> **Do this**: Every entry must be copied word for word.

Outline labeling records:

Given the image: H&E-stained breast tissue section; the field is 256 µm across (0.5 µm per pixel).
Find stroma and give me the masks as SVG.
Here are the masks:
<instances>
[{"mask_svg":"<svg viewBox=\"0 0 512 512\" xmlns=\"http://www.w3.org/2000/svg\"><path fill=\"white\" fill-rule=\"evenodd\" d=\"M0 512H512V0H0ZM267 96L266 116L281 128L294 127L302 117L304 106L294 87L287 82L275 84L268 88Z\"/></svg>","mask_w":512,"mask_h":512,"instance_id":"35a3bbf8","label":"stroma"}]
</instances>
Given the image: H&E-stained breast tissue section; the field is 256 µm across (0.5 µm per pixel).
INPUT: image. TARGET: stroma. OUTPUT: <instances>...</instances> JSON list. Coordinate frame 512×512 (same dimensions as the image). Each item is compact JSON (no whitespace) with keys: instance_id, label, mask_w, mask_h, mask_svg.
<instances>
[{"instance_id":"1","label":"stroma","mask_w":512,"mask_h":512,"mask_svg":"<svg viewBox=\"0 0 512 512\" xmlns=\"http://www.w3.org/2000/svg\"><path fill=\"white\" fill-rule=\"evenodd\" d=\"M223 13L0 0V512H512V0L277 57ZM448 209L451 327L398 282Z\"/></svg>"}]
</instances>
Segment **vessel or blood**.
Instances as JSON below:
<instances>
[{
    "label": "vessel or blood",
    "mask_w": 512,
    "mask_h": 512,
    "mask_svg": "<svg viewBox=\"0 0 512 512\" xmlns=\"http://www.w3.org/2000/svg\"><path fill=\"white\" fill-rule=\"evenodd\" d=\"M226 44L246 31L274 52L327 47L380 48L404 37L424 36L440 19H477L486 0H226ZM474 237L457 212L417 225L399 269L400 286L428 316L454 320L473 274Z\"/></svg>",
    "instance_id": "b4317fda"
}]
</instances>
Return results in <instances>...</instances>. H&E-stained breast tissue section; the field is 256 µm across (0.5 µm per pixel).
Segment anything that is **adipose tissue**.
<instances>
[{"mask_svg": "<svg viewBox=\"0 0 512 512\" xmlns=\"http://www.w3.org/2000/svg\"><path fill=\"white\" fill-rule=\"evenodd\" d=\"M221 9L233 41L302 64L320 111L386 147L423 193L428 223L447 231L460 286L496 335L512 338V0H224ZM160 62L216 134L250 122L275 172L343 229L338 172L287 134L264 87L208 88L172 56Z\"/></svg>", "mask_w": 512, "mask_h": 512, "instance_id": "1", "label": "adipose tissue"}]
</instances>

> **Expected answer**:
Given the image: H&E-stained breast tissue section; the field is 256 µm across (0.5 µm per pixel).
Find stroma and give me the masks as SVG.
Here are the masks:
<instances>
[{"mask_svg":"<svg viewBox=\"0 0 512 512\" xmlns=\"http://www.w3.org/2000/svg\"><path fill=\"white\" fill-rule=\"evenodd\" d=\"M0 512H512V0H0ZM267 96L266 116L281 128L294 127L302 117L304 106L294 87L287 82L275 84L268 88Z\"/></svg>","mask_w":512,"mask_h":512,"instance_id":"35a3bbf8","label":"stroma"}]
</instances>
Given the image: H&E-stained breast tissue section; the field is 256 µm across (0.5 µm per pixel).
INPUT: image. TARGET: stroma. OUTPUT: <instances>...</instances> JSON list. Coordinate frame 512×512 (same dimensions as the image). Each item is compact JSON (no whitespace) with keys: instance_id, label, mask_w, mask_h, mask_svg.
<instances>
[{"instance_id":"1","label":"stroma","mask_w":512,"mask_h":512,"mask_svg":"<svg viewBox=\"0 0 512 512\" xmlns=\"http://www.w3.org/2000/svg\"><path fill=\"white\" fill-rule=\"evenodd\" d=\"M223 13L0 0V512H512V0L277 57ZM448 209L451 327L398 282Z\"/></svg>"}]
</instances>
Segment **vessel or blood**.
Instances as JSON below:
<instances>
[{
    "label": "vessel or blood",
    "mask_w": 512,
    "mask_h": 512,
    "mask_svg": "<svg viewBox=\"0 0 512 512\" xmlns=\"http://www.w3.org/2000/svg\"><path fill=\"white\" fill-rule=\"evenodd\" d=\"M226 44L246 31L274 52L327 47L380 48L404 37L424 36L440 19H477L486 0H226ZM474 237L457 212L417 225L399 269L400 286L428 316L454 320L473 274Z\"/></svg>",
    "instance_id": "b4317fda"
}]
</instances>
Return results in <instances>...</instances>. H&E-stained breast tissue section; the field is 256 µm across (0.5 µm per pixel).
Segment anything that is **adipose tissue**.
<instances>
[{"mask_svg": "<svg viewBox=\"0 0 512 512\" xmlns=\"http://www.w3.org/2000/svg\"><path fill=\"white\" fill-rule=\"evenodd\" d=\"M221 9L233 41L302 64L320 111L386 147L423 193L428 223L447 231L460 286L496 335L512 338V0H224ZM160 62L216 134L250 122L275 172L343 229L338 172L287 134L264 87L208 88L172 56Z\"/></svg>", "mask_w": 512, "mask_h": 512, "instance_id": "1", "label": "adipose tissue"}]
</instances>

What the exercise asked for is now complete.